Every entry below must be retyped exactly, and the pictures must be left out.

## Saved entries
"""

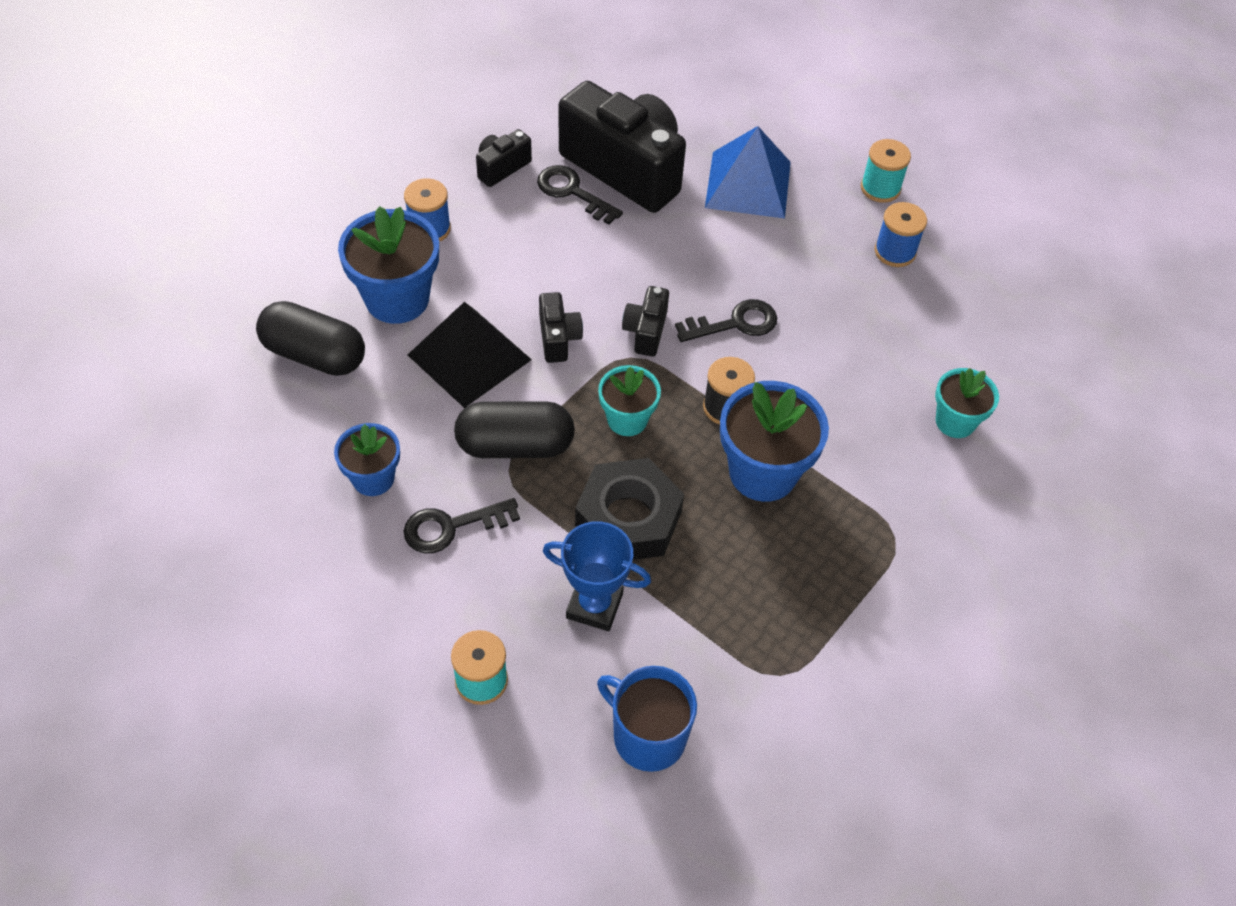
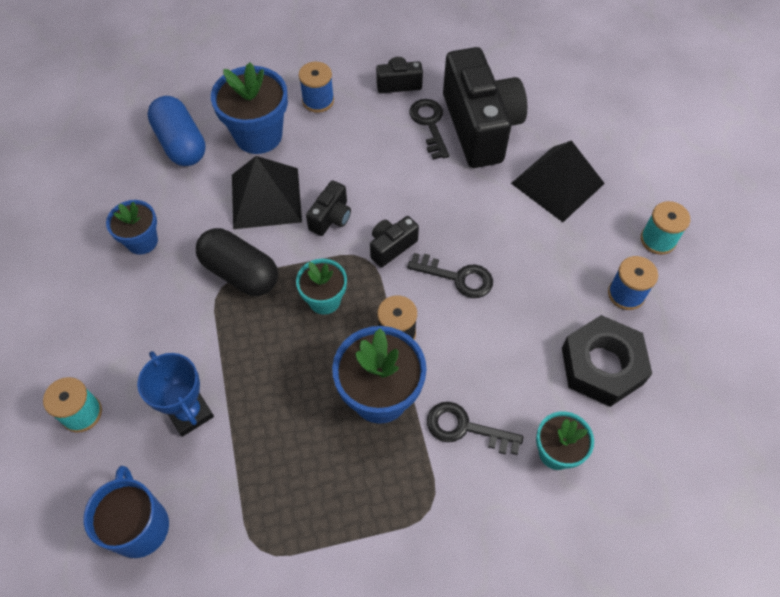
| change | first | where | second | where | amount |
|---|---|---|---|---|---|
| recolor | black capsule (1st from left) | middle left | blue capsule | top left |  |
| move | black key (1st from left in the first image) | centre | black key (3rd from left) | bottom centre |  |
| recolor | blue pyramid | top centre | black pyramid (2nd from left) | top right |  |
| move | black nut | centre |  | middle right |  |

"""

## Answer to this exercise
| change | first | where | second | where | amount |
|---|---|---|---|---|---|
| recolor | black capsule (1st from left) | middle left | blue capsule | top left |  |
| move | black key (1st from left in the first image) | centre | black key (3rd from left) | bottom centre |  |
| recolor | blue pyramid | top centre | black pyramid (2nd from left) | top right |  |
| move | black nut | centre |  | middle right |  |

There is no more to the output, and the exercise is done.